(Records contained in a dataset)
::::

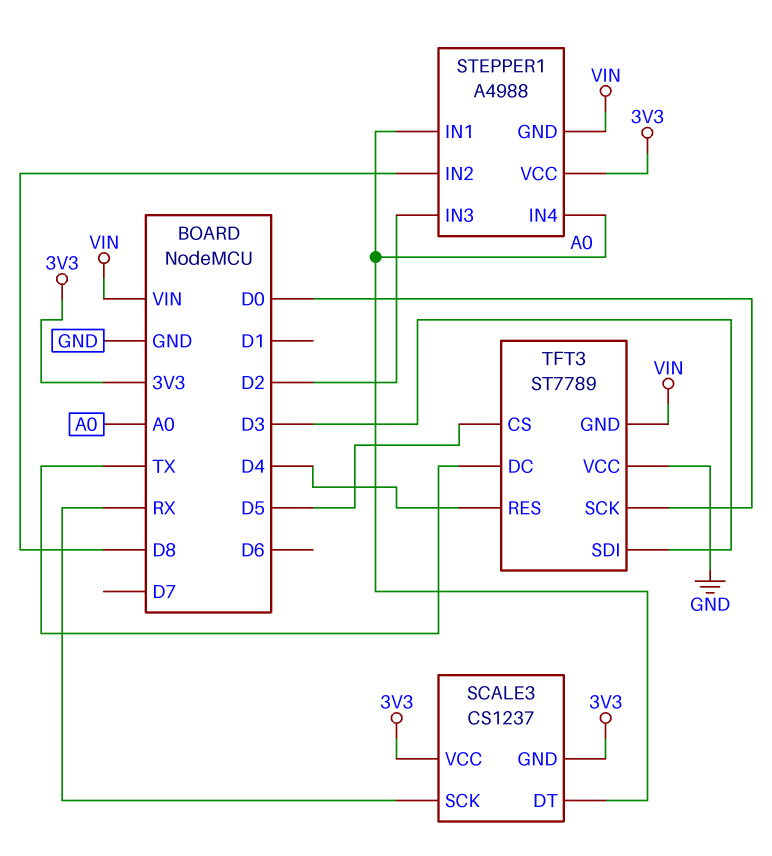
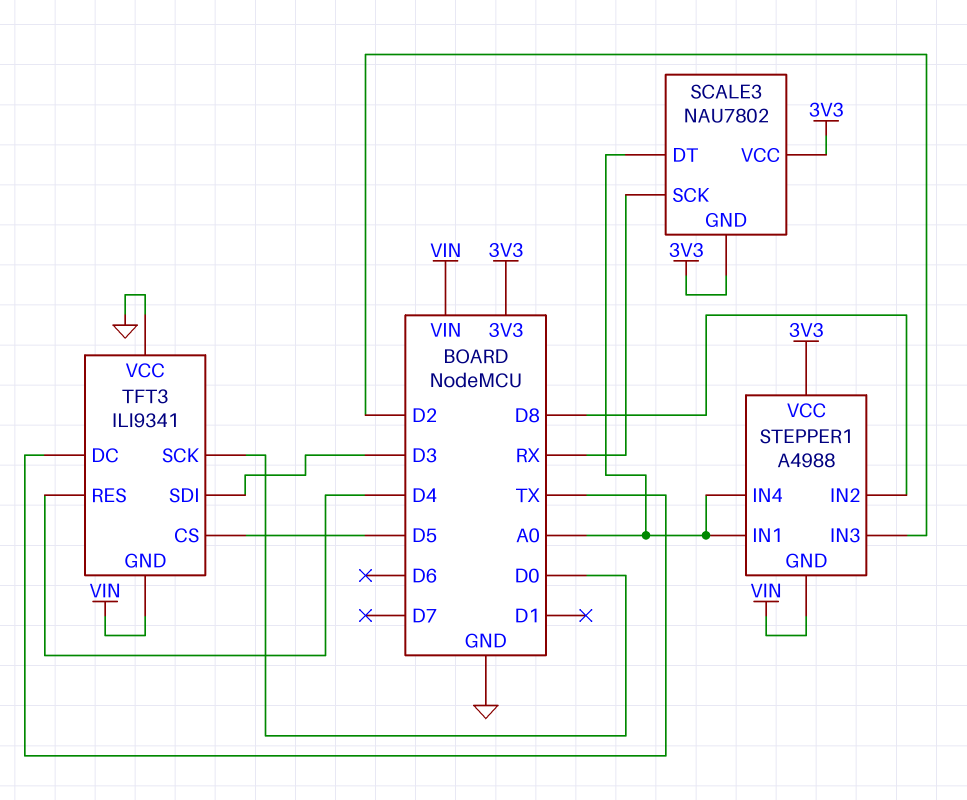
SCALE3: CS1237 -> NAU7802
TFT3: ST7789 -> ILI9341

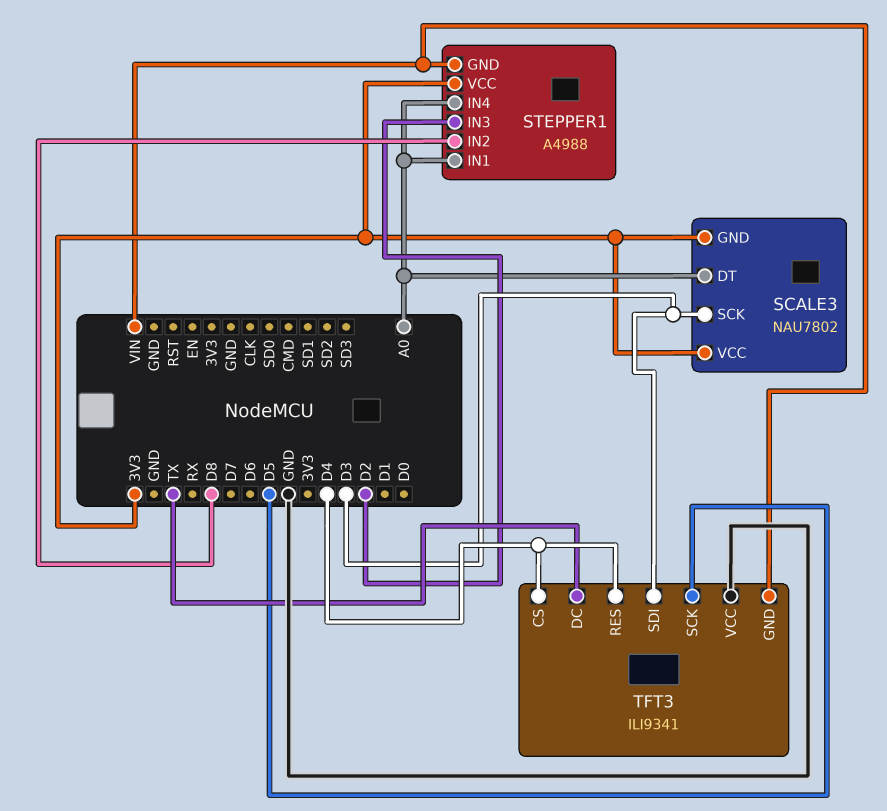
SCALE3 pin SCK: RX -> D3
TFT3 pin CS: D5 -> D4
TFT3 pin SCK: D0 -> D5

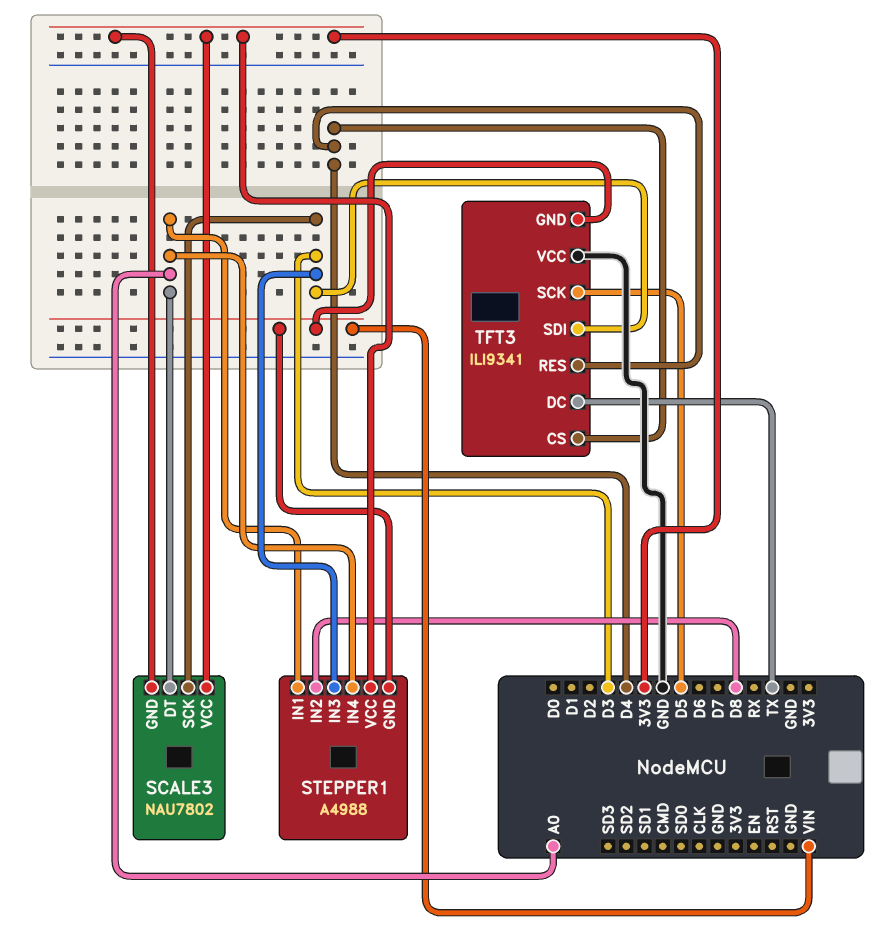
STEPPER1 pin IN3: D2 -> D3

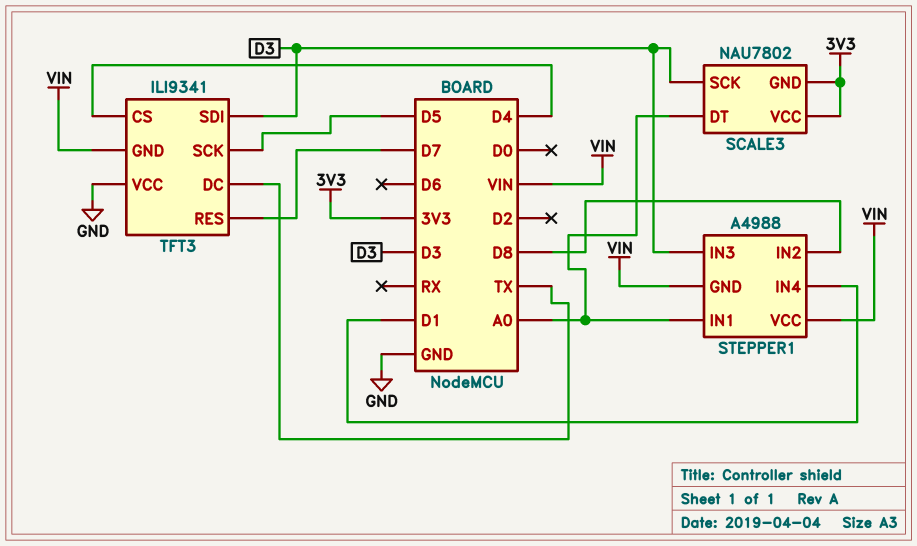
STEPPER1 pin IN4: A0 -> D1
STEPPER1 pin VCC: 3V3 -> VIN
TFT3 pin RES: D4 -> D7

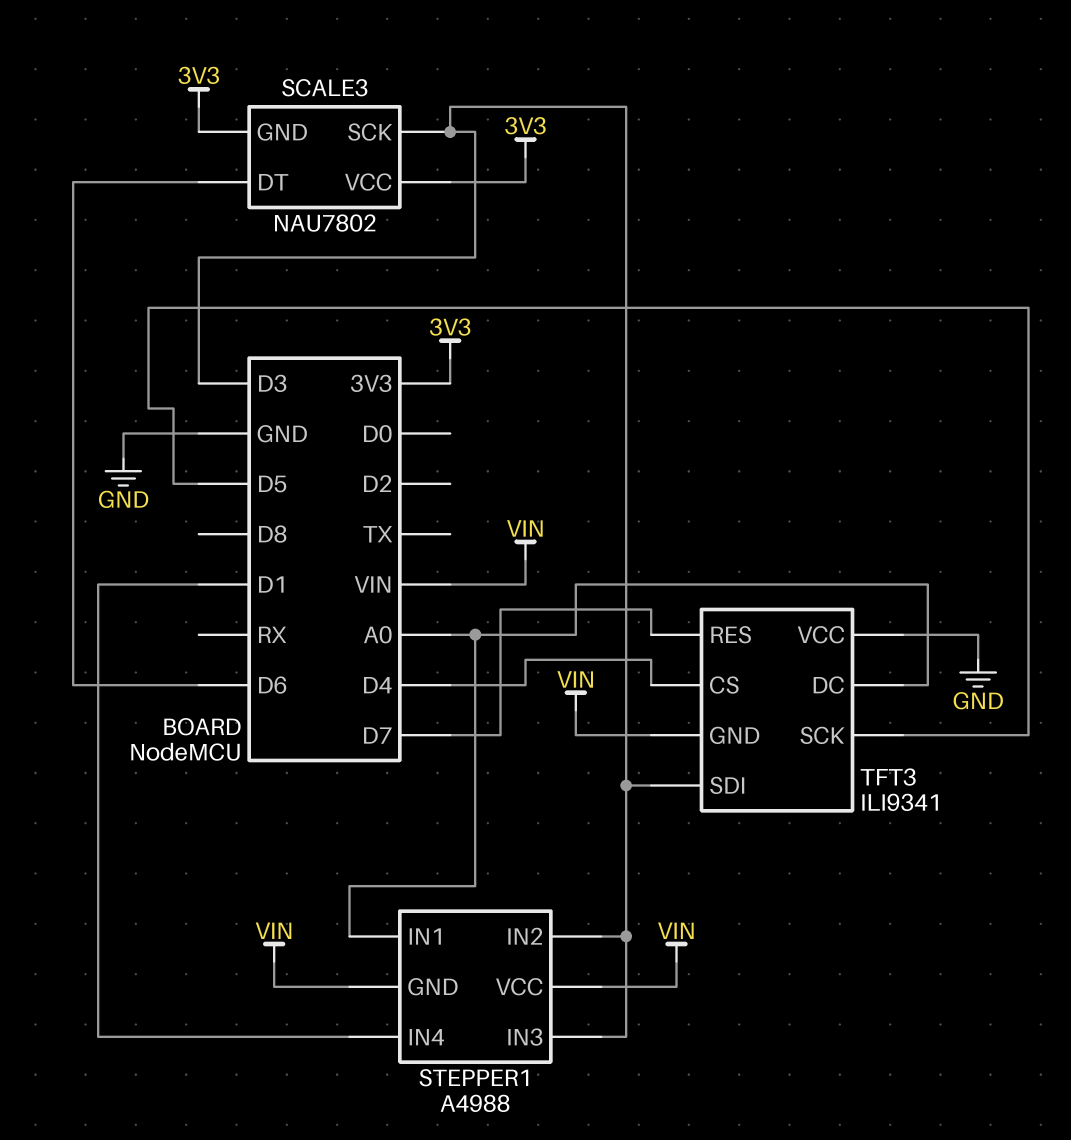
SCALE3 pin DT: A0 -> D6
STEPPER1 pin IN2: D8 -> D3
TFT3 pin DC: TX -> A0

::::

## Requirement
Please retype the whole of the data precisely, omitting pictures.

## Task solution
SCALE3: CS1237 -> NAU7802
TFT3: ST7789 -> ILI9341

SCALE3 pin SCK: RX -> D3
TFT3 pin CS: D5 -> D4
TFT3 pin SCK: D0 -> D5

STEPPER1 pin IN3: D2 -> D3

STEPPER1 pin IN4: A0 -> D1
STEPPER1 pin VCC: 3V3 -> VIN
TFT3 pin RES: D4 -> D7

SCALE3 pin DT: A0 -> D6
STEPPER1 pin IN2: D8 -> D3
TFT3 pin DC: TX -> A0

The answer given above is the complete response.